Problem requirements: Could you pull out every line below that contains the string "kern" and copy each one?

Data lines:

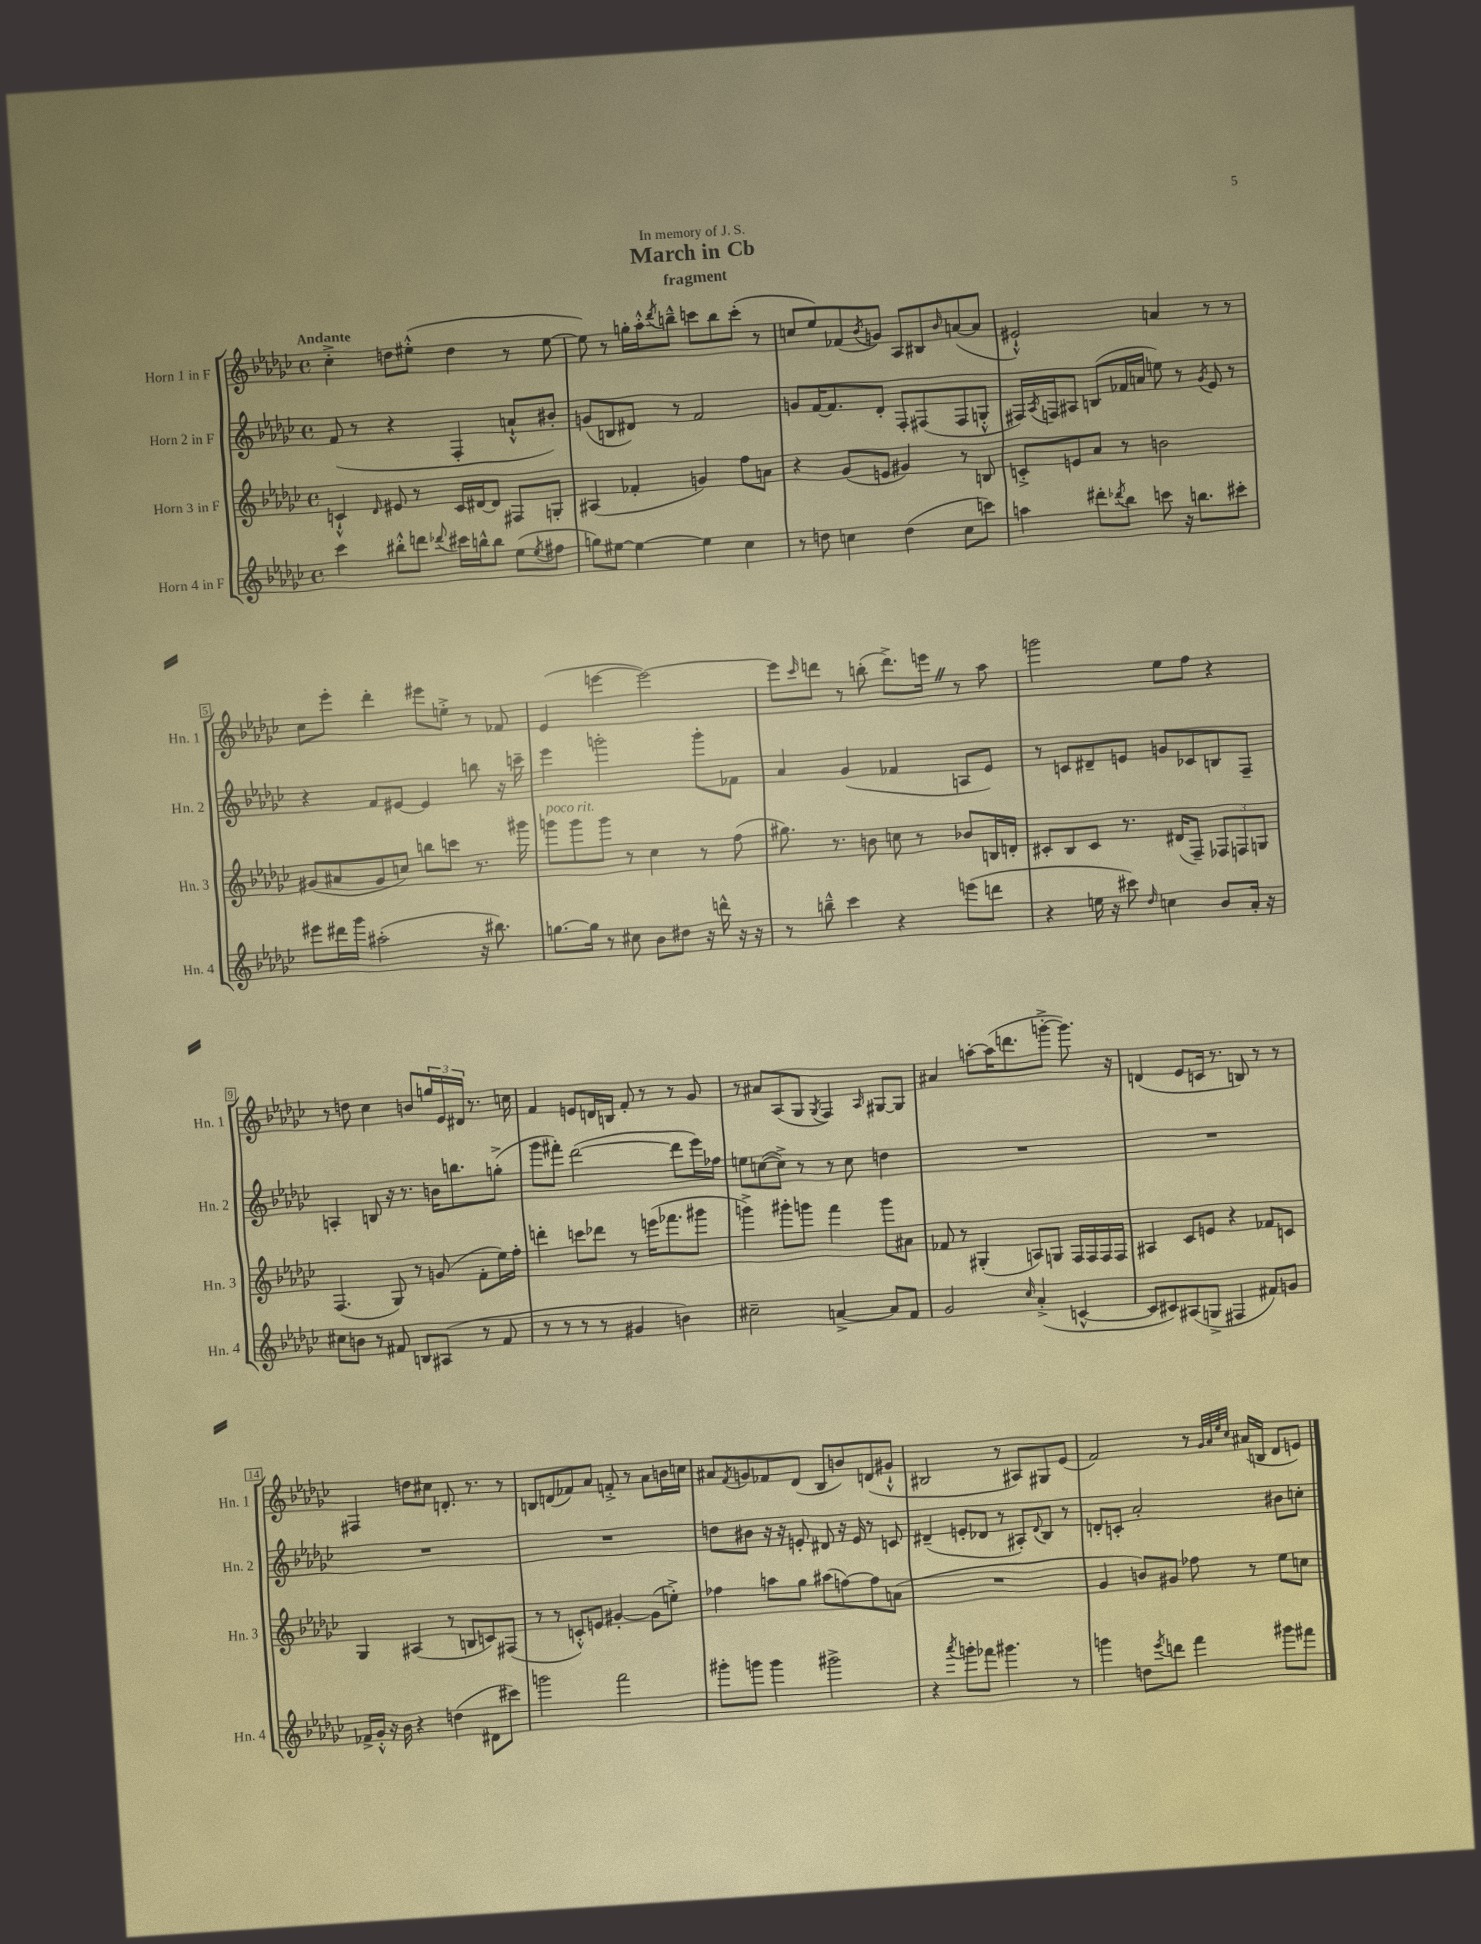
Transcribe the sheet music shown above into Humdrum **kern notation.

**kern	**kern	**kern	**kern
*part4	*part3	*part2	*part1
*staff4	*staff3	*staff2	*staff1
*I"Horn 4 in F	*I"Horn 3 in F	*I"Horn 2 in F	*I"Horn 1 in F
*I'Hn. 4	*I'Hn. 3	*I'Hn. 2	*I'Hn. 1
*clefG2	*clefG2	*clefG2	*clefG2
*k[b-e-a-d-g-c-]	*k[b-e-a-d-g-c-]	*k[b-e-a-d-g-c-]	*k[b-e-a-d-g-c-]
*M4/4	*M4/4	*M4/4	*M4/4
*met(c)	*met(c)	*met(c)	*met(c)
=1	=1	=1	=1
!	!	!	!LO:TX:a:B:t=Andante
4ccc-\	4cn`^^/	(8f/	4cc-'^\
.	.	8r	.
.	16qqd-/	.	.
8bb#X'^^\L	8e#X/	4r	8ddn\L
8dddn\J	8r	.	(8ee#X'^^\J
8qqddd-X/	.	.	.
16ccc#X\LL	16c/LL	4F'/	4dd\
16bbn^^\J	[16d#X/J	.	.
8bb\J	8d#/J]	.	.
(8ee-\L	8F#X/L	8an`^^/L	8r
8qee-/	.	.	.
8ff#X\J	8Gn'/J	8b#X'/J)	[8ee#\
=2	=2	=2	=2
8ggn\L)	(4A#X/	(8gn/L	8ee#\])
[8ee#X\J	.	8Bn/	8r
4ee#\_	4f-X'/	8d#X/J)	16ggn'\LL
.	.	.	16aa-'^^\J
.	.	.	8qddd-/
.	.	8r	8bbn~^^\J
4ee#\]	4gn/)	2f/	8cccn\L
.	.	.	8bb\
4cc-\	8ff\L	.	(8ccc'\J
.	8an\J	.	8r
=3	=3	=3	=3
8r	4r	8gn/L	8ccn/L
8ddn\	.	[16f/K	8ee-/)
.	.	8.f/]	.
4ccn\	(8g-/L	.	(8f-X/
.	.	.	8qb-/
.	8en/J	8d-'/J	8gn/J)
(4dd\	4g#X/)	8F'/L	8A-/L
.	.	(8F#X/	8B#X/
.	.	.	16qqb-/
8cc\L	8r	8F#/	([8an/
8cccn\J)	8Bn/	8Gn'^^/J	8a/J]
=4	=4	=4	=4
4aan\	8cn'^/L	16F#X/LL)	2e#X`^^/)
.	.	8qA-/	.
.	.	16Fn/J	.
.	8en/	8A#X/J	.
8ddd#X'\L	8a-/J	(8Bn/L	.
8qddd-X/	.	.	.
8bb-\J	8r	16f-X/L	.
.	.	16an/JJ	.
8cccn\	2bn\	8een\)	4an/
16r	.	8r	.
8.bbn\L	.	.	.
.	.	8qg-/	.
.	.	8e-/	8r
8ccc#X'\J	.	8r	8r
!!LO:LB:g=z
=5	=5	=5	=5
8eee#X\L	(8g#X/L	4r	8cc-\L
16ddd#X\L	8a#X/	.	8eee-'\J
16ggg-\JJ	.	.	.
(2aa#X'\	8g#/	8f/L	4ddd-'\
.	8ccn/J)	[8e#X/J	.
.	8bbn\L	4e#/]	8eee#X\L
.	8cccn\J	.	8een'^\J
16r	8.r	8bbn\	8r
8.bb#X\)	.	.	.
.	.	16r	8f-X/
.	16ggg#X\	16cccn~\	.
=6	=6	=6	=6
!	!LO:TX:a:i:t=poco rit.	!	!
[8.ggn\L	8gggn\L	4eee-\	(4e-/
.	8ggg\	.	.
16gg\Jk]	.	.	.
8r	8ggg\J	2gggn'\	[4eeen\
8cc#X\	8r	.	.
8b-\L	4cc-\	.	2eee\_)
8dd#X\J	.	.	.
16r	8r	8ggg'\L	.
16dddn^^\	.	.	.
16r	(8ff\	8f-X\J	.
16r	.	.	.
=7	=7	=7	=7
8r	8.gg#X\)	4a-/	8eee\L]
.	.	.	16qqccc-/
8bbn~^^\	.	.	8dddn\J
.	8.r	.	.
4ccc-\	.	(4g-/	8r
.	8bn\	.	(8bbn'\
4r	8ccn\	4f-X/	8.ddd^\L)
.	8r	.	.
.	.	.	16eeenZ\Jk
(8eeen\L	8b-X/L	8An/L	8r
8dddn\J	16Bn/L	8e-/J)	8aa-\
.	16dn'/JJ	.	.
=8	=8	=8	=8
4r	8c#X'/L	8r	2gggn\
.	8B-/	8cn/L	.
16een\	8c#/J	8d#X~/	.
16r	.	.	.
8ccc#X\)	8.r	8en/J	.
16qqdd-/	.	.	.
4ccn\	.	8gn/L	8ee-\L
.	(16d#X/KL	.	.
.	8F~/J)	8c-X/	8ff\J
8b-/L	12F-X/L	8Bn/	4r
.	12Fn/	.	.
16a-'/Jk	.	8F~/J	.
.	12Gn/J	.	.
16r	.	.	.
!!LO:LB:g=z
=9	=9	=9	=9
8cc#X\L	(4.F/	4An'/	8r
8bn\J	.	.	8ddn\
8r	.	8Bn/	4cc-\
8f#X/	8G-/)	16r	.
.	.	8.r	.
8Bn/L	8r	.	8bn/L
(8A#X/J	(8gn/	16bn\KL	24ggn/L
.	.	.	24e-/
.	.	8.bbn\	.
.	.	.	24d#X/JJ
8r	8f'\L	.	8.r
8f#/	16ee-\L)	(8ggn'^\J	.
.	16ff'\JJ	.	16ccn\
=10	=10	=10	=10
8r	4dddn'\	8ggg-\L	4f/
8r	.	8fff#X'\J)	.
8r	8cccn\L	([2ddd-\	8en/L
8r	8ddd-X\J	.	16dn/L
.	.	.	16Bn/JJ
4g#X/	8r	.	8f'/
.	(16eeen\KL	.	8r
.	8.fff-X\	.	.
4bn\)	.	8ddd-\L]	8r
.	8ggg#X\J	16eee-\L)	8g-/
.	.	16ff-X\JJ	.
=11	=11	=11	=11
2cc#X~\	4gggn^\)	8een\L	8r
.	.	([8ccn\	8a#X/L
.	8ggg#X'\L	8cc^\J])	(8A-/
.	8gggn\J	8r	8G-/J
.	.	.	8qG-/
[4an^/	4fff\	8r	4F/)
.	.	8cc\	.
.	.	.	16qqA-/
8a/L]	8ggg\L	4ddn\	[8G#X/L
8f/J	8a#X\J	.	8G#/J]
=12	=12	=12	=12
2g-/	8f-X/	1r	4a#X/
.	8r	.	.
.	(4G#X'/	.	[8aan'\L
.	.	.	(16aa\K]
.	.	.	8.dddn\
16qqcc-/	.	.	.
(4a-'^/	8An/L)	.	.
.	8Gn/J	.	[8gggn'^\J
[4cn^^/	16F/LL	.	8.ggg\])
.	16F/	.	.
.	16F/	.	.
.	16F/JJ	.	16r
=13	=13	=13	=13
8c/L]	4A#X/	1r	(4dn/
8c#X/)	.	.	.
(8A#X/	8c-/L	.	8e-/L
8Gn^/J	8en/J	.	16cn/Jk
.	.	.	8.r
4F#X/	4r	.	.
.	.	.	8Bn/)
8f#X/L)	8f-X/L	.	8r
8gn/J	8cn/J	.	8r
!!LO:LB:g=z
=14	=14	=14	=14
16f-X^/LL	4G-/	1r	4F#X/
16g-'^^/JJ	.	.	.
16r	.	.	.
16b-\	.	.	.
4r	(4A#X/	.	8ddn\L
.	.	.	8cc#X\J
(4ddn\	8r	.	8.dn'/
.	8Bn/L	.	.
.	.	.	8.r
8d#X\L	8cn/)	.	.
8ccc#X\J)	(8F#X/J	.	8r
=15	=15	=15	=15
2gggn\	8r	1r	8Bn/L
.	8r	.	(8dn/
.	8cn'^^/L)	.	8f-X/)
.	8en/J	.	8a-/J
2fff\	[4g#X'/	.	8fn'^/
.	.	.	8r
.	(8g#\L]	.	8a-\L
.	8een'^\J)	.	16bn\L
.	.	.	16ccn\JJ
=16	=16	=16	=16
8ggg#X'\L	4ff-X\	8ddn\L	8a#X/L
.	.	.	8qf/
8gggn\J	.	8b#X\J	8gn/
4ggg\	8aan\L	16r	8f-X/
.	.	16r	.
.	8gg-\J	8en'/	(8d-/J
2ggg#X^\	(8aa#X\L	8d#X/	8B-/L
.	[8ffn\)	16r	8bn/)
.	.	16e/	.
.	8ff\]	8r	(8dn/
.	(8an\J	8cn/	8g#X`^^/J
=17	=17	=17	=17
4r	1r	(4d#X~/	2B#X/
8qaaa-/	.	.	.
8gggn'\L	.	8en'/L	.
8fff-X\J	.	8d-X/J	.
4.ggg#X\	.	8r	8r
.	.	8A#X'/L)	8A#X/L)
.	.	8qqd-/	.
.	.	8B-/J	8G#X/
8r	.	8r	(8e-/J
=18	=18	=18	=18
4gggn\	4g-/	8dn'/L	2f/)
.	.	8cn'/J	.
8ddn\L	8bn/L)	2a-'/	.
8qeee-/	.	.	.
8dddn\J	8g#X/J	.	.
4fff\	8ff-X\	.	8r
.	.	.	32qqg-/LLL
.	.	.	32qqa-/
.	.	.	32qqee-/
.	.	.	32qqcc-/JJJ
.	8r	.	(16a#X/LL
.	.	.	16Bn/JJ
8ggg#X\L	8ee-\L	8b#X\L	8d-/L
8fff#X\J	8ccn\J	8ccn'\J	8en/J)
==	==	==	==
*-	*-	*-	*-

The output:
Transcribe the sheet music shown above into Humdrum **kern notation.
**kern	**kern	**kern	**kern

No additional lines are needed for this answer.